--- START ---
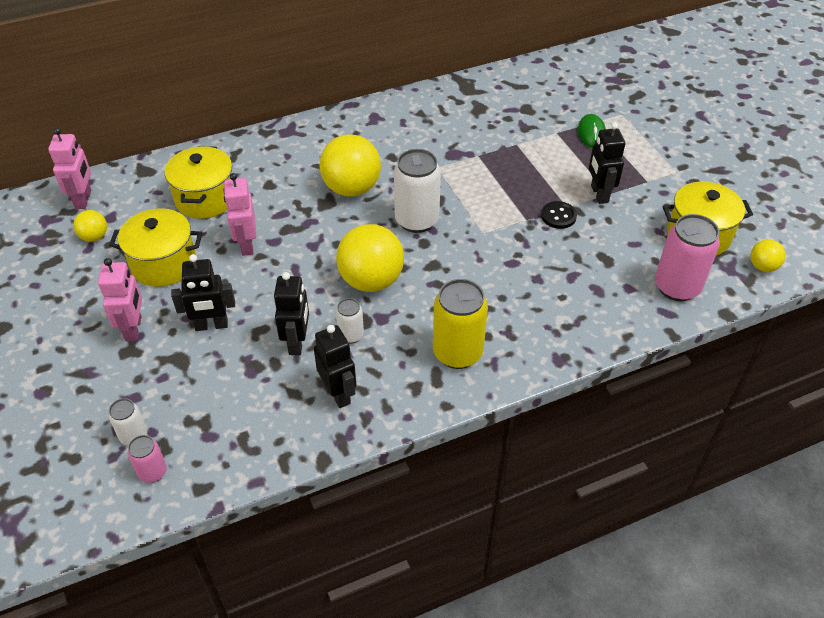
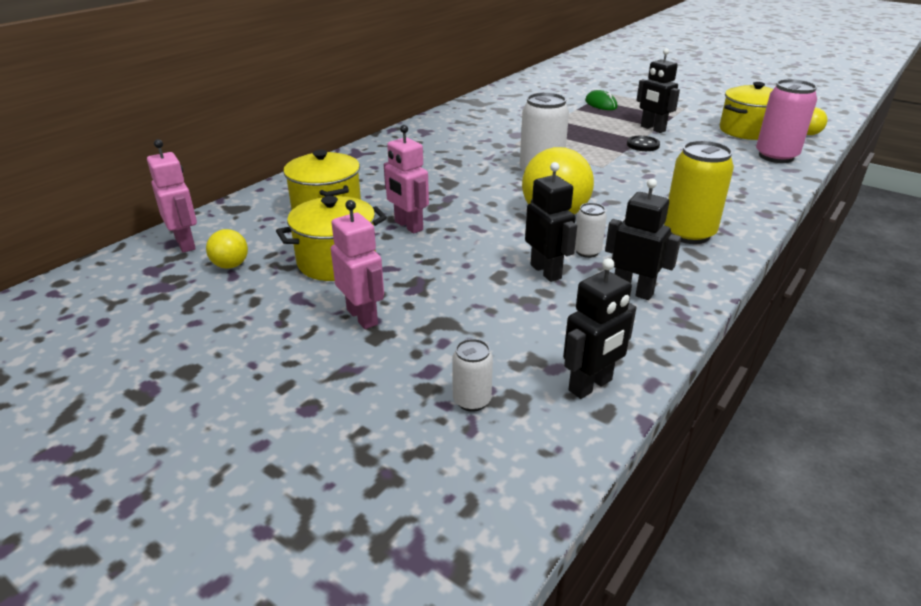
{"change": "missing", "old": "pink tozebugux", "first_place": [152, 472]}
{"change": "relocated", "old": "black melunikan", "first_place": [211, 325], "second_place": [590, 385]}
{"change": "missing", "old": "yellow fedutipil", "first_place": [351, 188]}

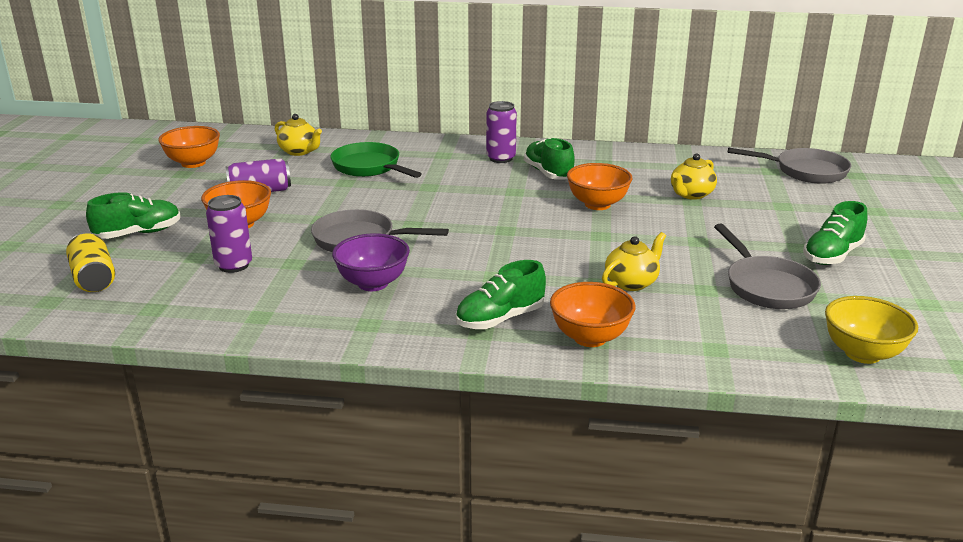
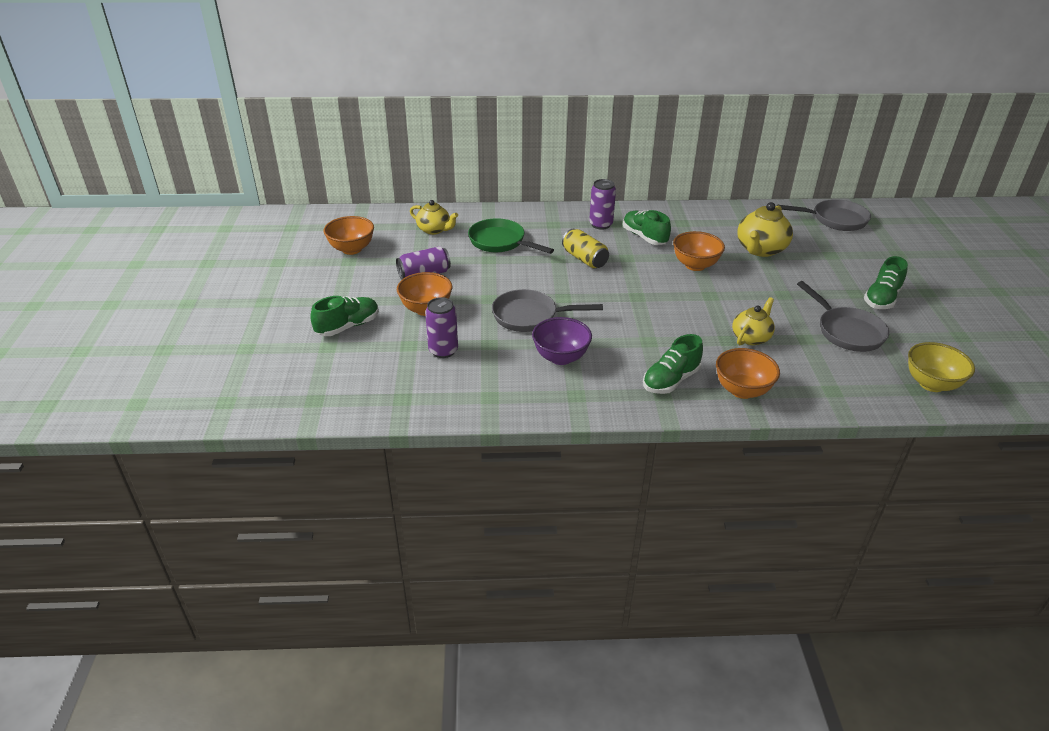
{"change": "relocated", "old": "yellow tozebugux", "first_place": [94, 278], "second_place": [584, 259]}
{"change": "size", "old": "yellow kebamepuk", "first_place": [691, 194], "second_place": [760, 249], "factor": 1.52}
--- END ---
Directions for this task
Give an exact copy of the listing, without its pictures.

Your response
{"change": "missing", "old": "pink tozebugux", "first_place": [152, 472]}
{"change": "relocated", "old": "black melunikan", "first_place": [211, 325], "second_place": [590, 385]}
{"change": "missing", "old": "yellow fedutipil", "first_place": [351, 188]}

{"change": "relocated", "old": "yellow tozebugux", "first_place": [94, 278], "second_place": [584, 259]}
{"change": "size", "old": "yellow kebamepuk", "first_place": [691, 194], "second_place": [760, 249], "factor": 1.52}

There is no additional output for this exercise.